## YOUR GOAL
Please retype the listing below exactly as it stands, skipping any pictures.

BEGIN MATERIAL FOR THIS EXERCISE

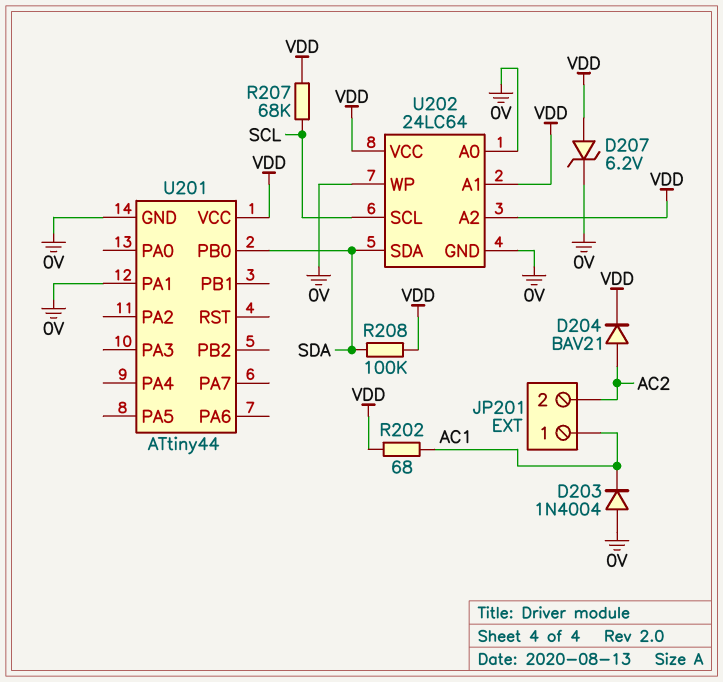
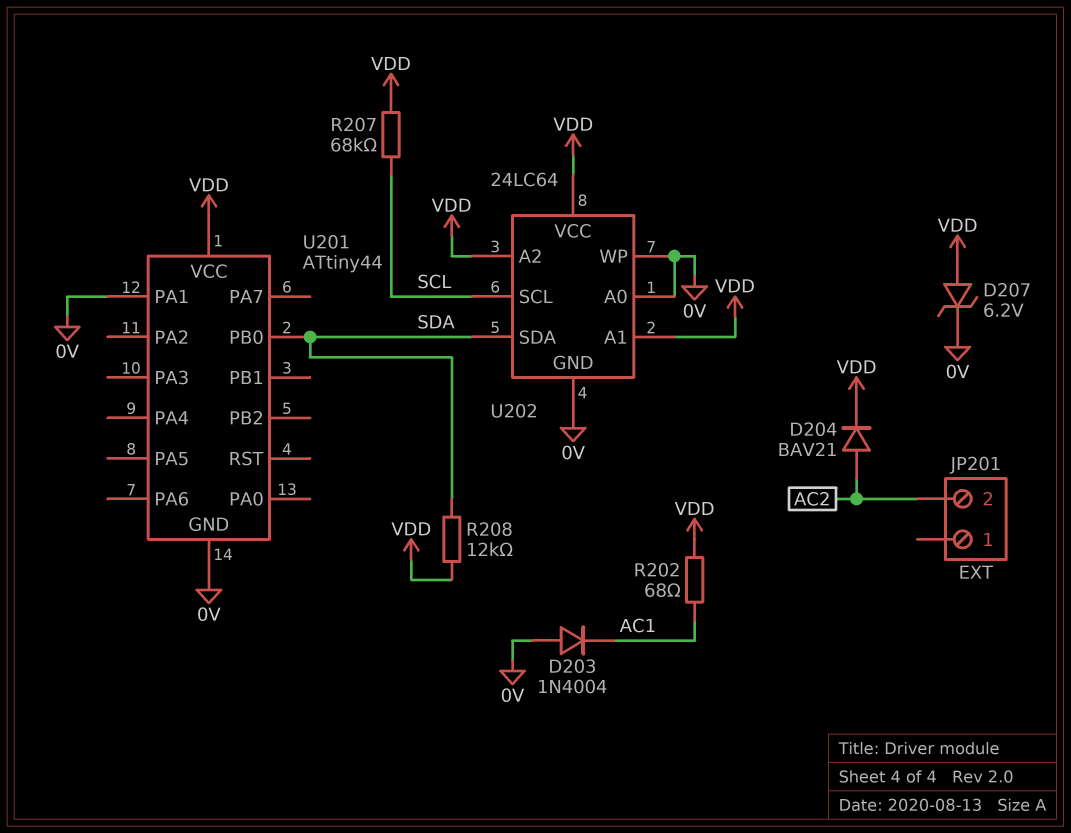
JP201 pin 1: AC1 -> none
R208: 100k (SDA, VDD) -> 12k (SDA, VDD)

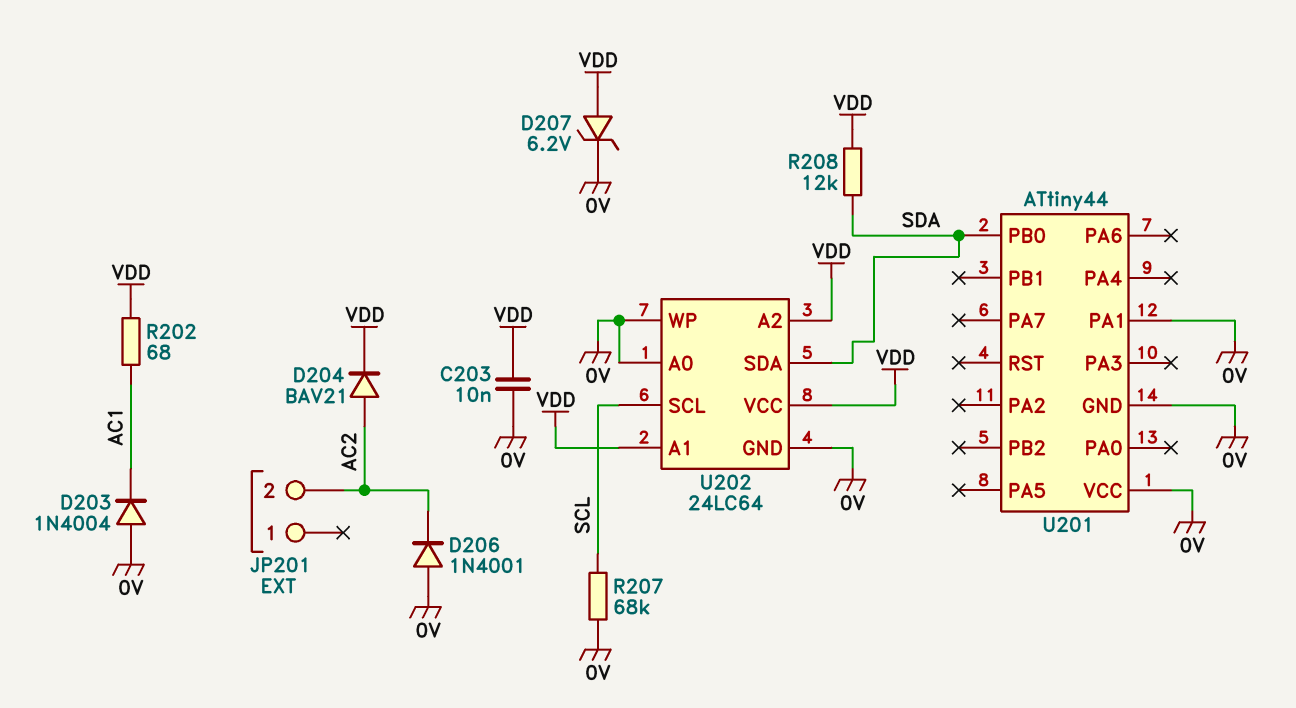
C203: none -> 10nF (0V, VDD)
D206: none -> diode 1N4001 (A 0V, K AC2)
R207: 68k (SCL, VDD) -> 68k (0V, SCL)
U201 pin VCC: VDD -> 0V

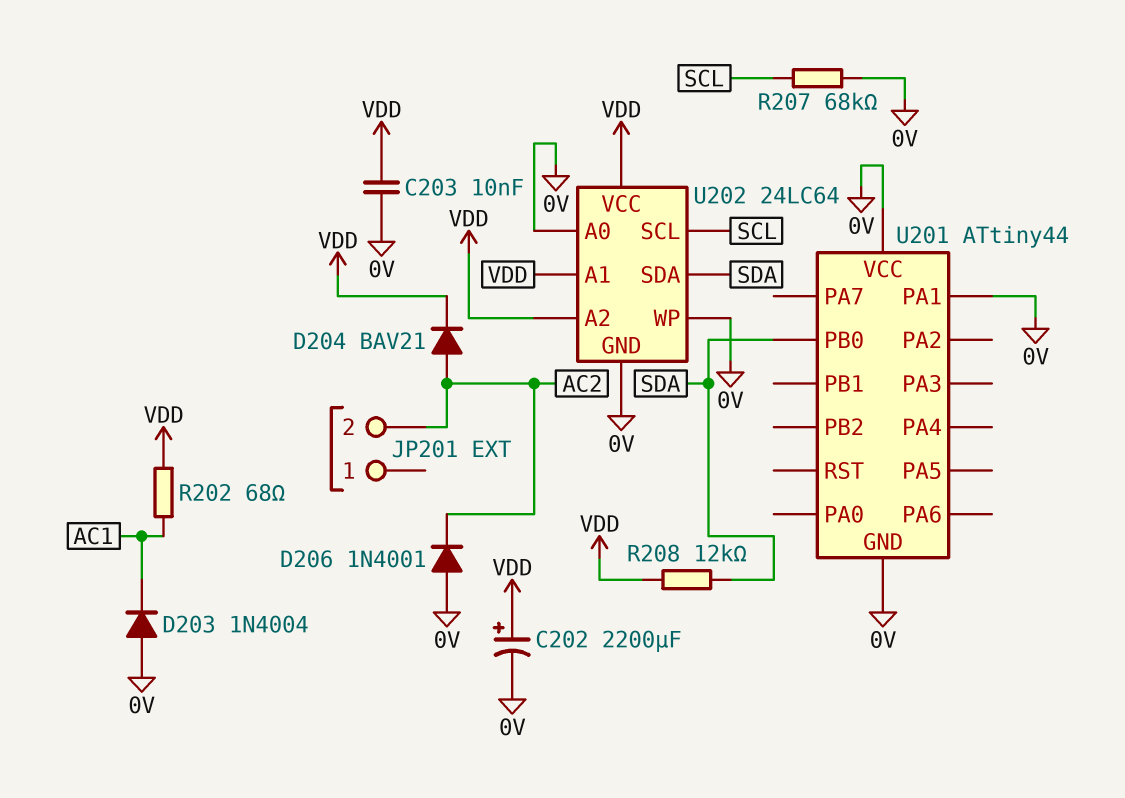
C202: none -> 2200uF (plus VDD, minus 0V)
D207: zener 6.2V (A VDD, K 0V) -> none

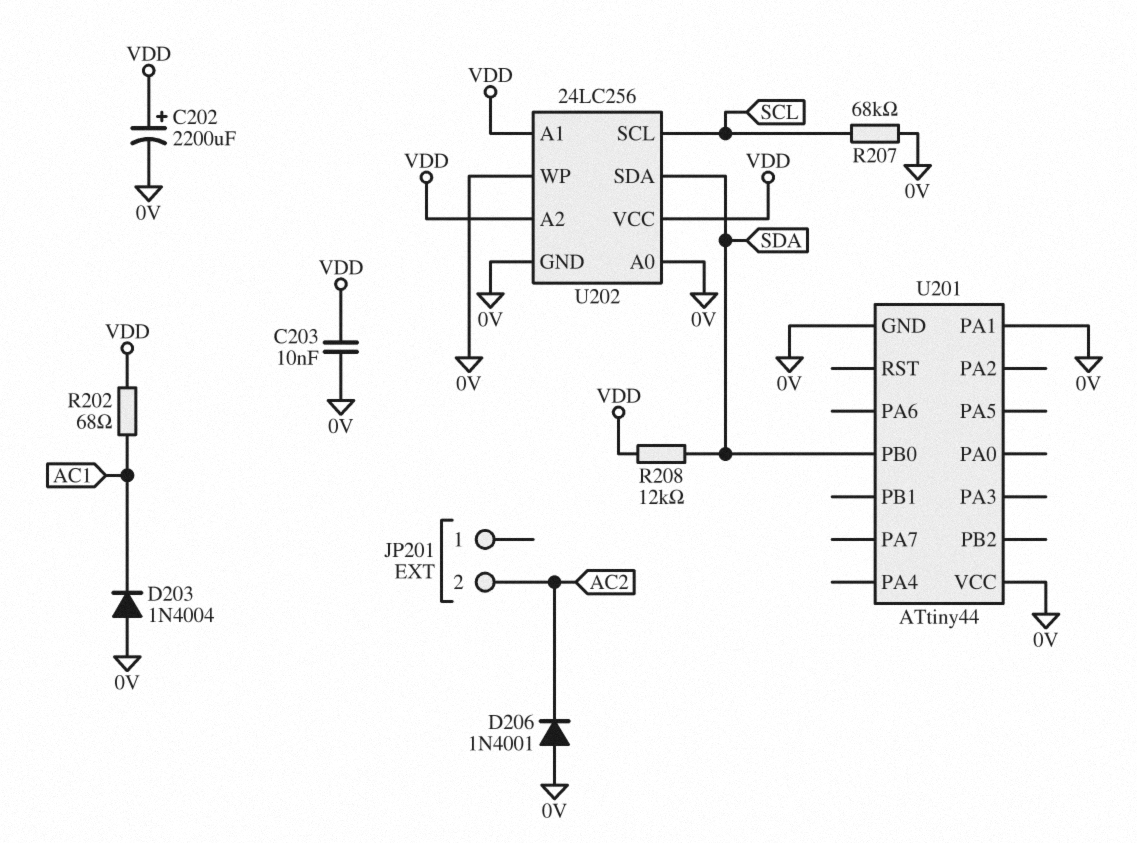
D204: diode BAV21 (A AC2, K VDD) -> none
U202: 24LC64 -> 24LC256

END MATERIAL FOR THIS EXERCISE

## TASK ANSWER
JP201 pin 1: AC1 -> none
R208: 100k (SDA, VDD) -> 12k (SDA, VDD)

C203: none -> 10nF (0V, VDD)
D206: none -> diode 1N4001 (A 0V, K AC2)
R207: 68k (SCL, VDD) -> 68k (0V, SCL)
U201 pin VCC: VDD -> 0V

C202: none -> 2200uF (plus VDD, minus 0V)
D207: zener 6.2V (A VDD, K 0V) -> none

D204: diode BAV21 (A AC2, K VDD) -> none
U202: 24LC64 -> 24LC256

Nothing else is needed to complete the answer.